_EXERCISE REQUIREMENTS_
Starting at the line with "V1: AC 6V (GND, VRAW)" and going on through the line with "D101: schottky SS34", reproduce each line in the records below exactly and nothing more.

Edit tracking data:
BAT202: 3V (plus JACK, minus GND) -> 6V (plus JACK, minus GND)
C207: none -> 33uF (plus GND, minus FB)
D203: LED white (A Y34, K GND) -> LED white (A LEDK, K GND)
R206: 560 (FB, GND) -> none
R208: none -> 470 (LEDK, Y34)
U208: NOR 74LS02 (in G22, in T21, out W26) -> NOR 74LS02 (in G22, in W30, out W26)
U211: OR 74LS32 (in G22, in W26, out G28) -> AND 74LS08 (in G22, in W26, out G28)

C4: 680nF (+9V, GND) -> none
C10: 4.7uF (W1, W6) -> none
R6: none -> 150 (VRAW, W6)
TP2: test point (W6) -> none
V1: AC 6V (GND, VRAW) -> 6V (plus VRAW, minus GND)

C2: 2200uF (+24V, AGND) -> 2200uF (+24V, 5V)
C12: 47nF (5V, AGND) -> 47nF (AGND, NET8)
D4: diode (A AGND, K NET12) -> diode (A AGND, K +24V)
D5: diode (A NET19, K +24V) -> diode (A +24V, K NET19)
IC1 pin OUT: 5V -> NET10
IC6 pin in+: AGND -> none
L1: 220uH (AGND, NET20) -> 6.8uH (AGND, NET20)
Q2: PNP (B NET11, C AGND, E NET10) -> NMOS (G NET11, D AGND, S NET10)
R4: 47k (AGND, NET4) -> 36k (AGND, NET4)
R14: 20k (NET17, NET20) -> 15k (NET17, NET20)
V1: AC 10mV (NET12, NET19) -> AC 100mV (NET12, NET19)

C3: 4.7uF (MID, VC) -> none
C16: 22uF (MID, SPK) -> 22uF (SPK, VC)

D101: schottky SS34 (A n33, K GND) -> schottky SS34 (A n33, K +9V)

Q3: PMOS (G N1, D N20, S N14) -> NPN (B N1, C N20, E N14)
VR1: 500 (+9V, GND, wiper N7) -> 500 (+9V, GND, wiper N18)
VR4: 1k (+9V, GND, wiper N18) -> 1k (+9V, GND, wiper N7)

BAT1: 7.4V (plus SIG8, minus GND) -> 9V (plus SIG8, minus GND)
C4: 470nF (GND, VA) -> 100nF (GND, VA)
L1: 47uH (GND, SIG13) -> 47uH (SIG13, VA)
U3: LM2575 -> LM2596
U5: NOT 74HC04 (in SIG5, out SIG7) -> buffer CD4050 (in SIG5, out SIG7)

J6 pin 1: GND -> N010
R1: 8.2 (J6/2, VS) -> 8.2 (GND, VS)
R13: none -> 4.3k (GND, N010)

_ANSWER TO THIS EXERCISE_
V1: AC 6V (GND, VRAW) -> 6V (plus VRAW, minus GND)

C2: 2200uF (+24V, AGND) -> 2200uF (+24V, 5V)
C12: 47nF (5V, AGND) -> 47nF (AGND, NET8)
D4: diode (A AGND, K NET12) -> diode (A AGND, K +24V)
D5: diode (A NET19, K +24V) -> diode (A +24V, K NET19)
IC1 pin OUT: 5V -> NET10
IC6 pin in+: AGND -> none
L1: 220uH (AGND, NET20) -> 6.8uH (AGND, NET20)
Q2: PNP (B NET11, C AGND, E NET10) -> NMOS (G NET11, D AGND, S NET10)
R4: 47k (AGND, NET4) -> 36k (AGND, NET4)
R14: 20k (NET17, NET20) -> 15k (NET17, NET20)
V1: AC 10mV (NET12, NET19) -> AC 100mV (NET12, NET19)

C3: 4.7uF (MID, VC) -> none
C16: 22uF (MID, SPK) -> 22uF (SPK, VC)

D101: schottky SS34 (A n33, K GND) -> schottky SS34 (A n33, K +9V)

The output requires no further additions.